## WORK REQUEST
Beneath this line sits some data. Return only its lines from the one holding "orange brick I3:J3" through the one holding "white round brick F4", inclusive, exactly, with the images removed.
*** INFORMATION SHOWN
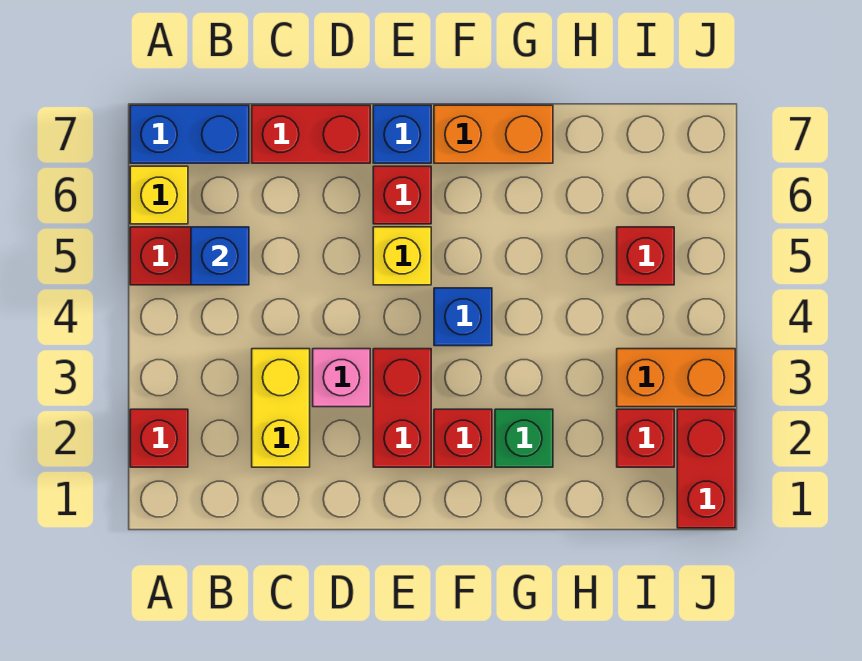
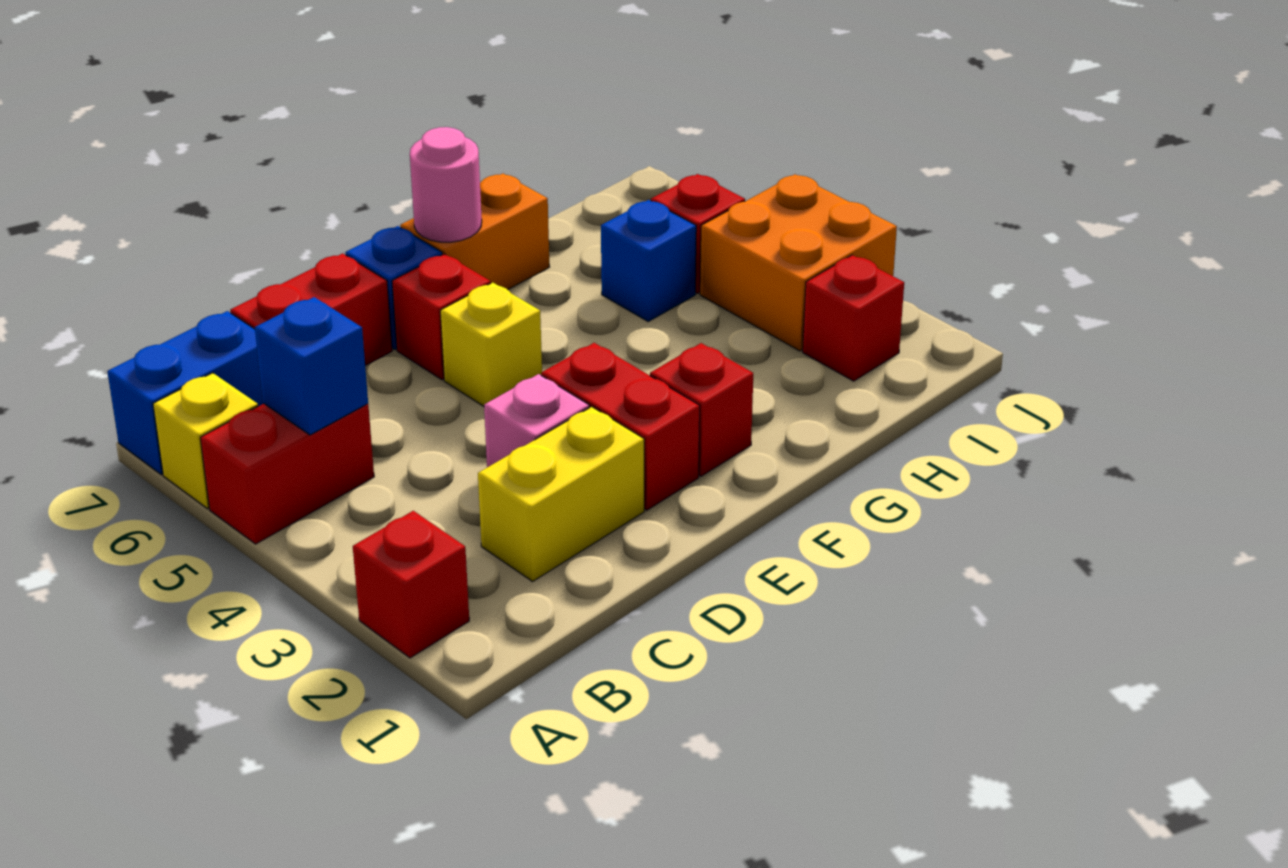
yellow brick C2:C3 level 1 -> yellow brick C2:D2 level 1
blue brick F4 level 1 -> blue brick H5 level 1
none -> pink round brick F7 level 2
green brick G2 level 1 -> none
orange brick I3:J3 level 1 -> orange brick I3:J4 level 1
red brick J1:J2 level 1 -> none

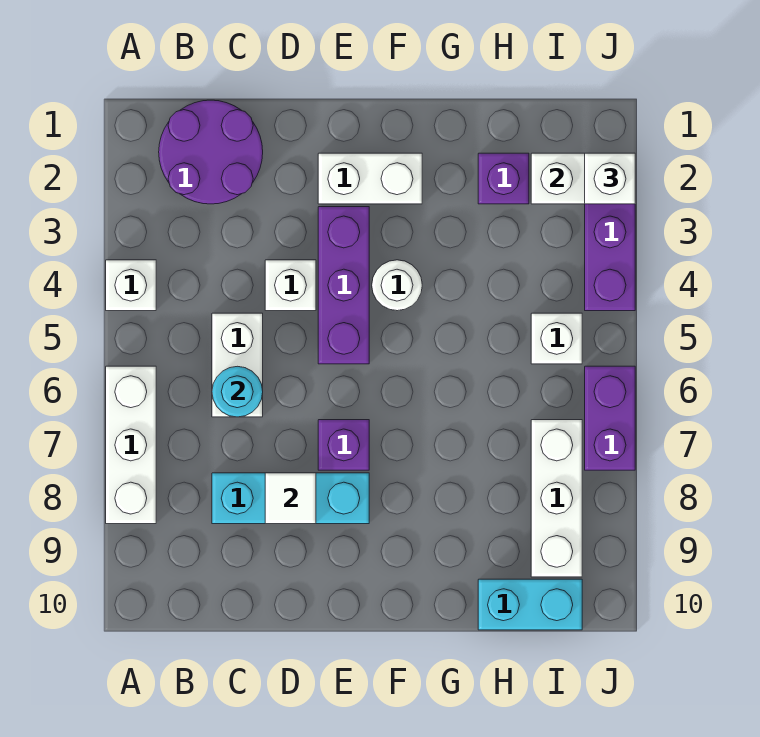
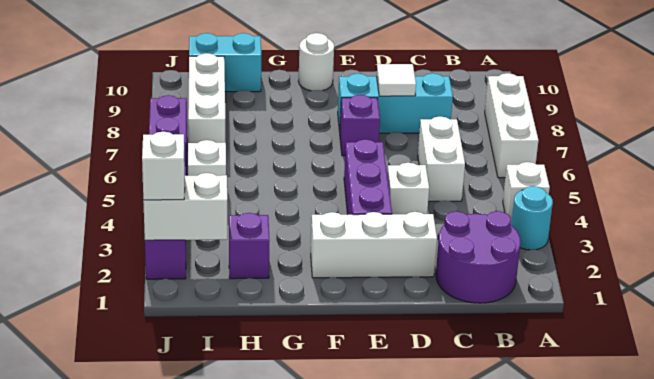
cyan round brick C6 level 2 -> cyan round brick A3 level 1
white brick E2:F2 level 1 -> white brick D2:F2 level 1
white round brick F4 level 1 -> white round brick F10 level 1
******
*** INFORMATION SHOWN
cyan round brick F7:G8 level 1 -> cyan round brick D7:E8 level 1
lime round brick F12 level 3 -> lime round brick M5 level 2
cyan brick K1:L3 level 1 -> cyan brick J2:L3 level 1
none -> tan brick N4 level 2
******
*** INFORMATION SHOWN
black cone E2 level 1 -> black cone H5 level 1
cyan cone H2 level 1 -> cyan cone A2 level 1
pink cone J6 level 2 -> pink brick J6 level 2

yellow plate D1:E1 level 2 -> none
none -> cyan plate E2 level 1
******
## EXERCISE SOLUTION
orange brick I3:J3 level 1 -> orange brick I3:J4 level 1
red brick J1:J2 level 1 -> none

cyan round brick C6 level 2 -> cyan round brick A3 level 1
white brick E2:F2 level 1 -> white brick D2:F2 level 1
white round brick F4 level 1 -> white round brick F10 level 1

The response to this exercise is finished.